■ **THE DATA**
>>>>>

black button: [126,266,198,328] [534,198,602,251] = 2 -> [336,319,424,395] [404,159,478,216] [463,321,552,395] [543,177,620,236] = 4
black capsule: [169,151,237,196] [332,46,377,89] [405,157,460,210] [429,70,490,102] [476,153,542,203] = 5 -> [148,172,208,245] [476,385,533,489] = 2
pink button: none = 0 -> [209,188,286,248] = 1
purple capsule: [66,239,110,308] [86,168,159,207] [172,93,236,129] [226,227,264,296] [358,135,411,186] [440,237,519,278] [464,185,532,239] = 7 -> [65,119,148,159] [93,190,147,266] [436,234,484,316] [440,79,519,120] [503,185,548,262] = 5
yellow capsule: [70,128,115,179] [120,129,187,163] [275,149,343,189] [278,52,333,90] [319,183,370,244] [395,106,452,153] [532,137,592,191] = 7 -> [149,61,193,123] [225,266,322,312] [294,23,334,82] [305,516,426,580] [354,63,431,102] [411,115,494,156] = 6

<<<<<
>>>>>

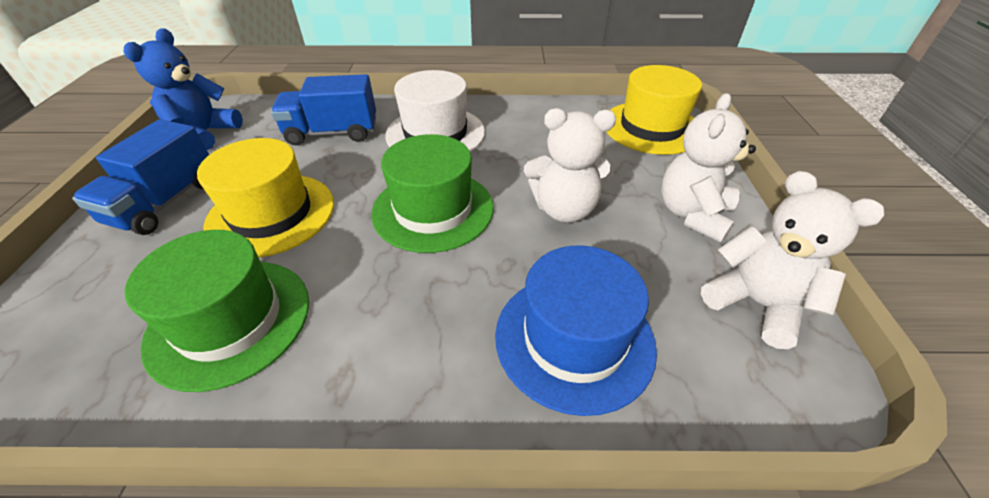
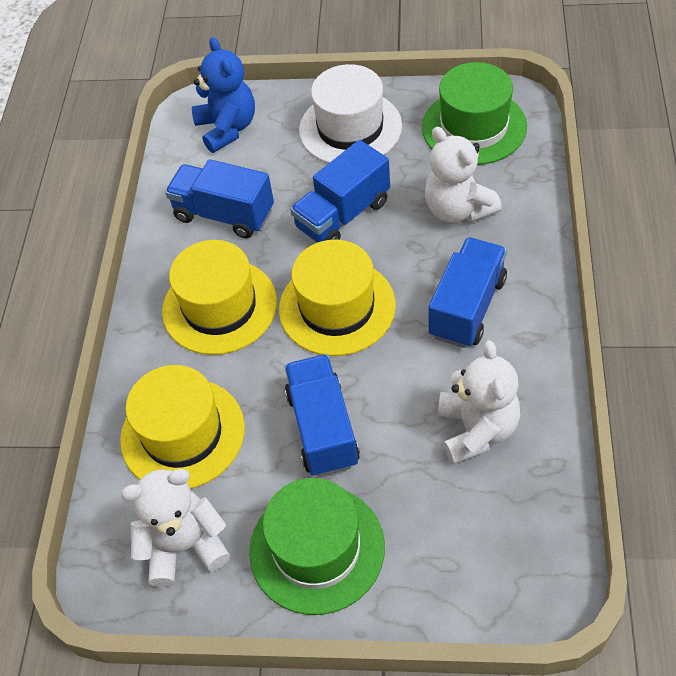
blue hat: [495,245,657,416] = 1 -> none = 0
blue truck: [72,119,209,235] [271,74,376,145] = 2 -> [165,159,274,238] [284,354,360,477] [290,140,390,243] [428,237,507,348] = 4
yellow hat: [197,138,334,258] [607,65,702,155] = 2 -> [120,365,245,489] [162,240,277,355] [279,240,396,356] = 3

<<<<<
>>>>>

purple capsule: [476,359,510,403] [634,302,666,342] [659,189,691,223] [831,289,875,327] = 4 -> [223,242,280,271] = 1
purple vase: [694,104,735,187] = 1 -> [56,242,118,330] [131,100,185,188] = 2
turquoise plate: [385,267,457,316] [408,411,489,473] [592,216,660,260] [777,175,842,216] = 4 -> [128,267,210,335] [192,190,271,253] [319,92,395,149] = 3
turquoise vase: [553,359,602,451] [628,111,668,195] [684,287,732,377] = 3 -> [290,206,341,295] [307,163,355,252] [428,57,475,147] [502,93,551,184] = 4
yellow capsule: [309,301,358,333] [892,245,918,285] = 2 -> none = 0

<<<<<

■ **WHAT THE EXERCISE ASKS**
Copy the entries above exactly, but only from the line holding "black button: [126,266,198,328]" through the line holding "pink button: none", both included.

■ **SOLUTION TO THE PROBLEM**
black button: [126,266,198,328] [534,198,602,251] = 2 -> [336,319,424,395] [404,159,478,216] [463,321,552,395] [543,177,620,236] = 4
black capsule: [169,151,237,196] [332,46,377,89] [405,157,460,210] [429,70,490,102] [476,153,542,203] = 5 -> [148,172,208,245] [476,385,533,489] = 2
pink button: none = 0 -> [209,188,286,248] = 1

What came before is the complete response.